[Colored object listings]
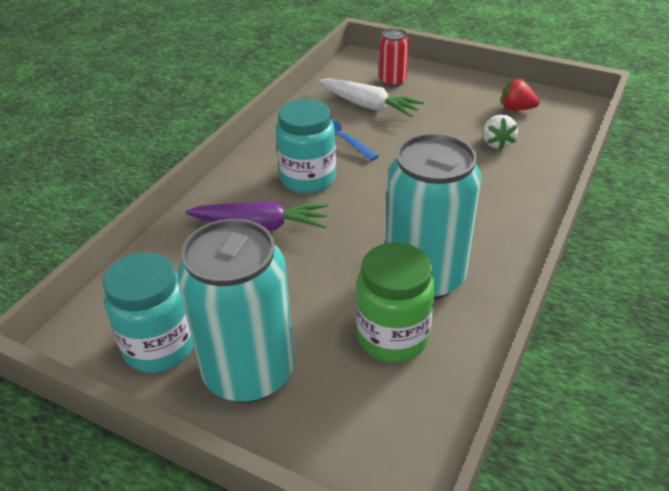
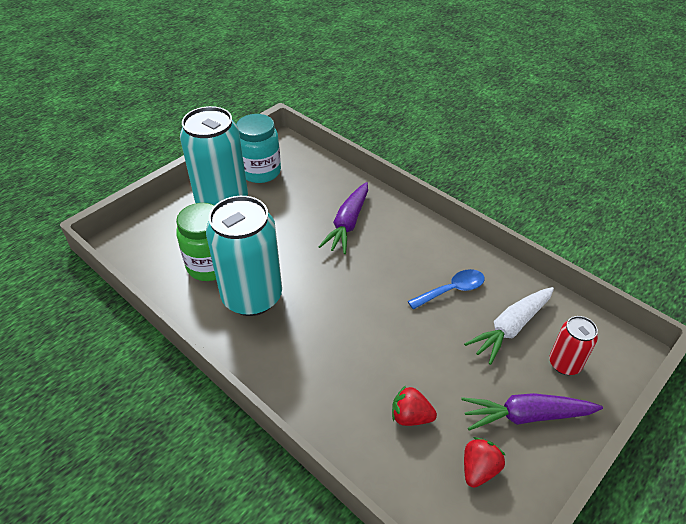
camera: 105 degrees right, 5 degrees up
(308, 179) = (396, 258): turquoise jar -> none
(454, 94) = (526, 416): none -> purple carrot
(497, 143) = (410, 416): white strawberry -> red strawberry

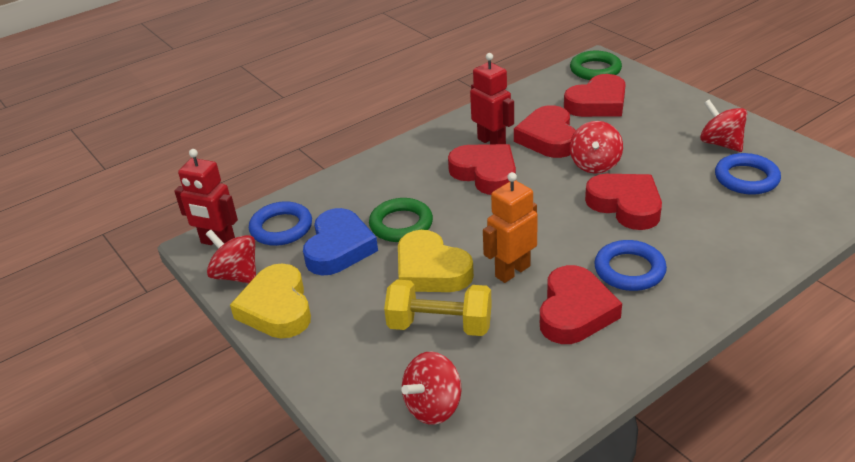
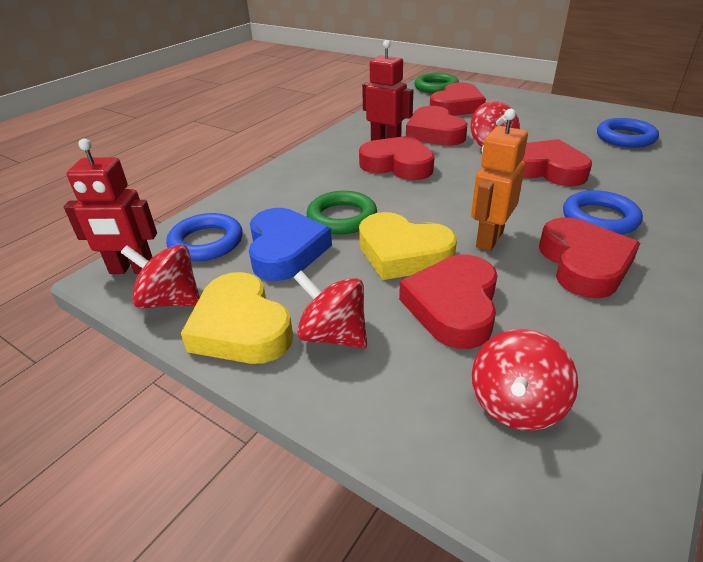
camera: 20 degrees left, 0 degrees up
(440, 325) = (453, 306): yellow dumbbell -> red heart
(721, 143) = (581, 119): red spinning top -> red spinning top (333, 335)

> **Work required**
Write out the lines from the one containing "camera: 20 degrees left, 0 degrees up" through the last line of the records above. Include both of those lines and nothing else.

> **Finished exercise**
camera: 20 degrees left, 0 degrees up
(440, 325) = (453, 306): yellow dumbbell -> red heart
(721, 143) = (581, 119): red spinning top -> red spinning top (333, 335)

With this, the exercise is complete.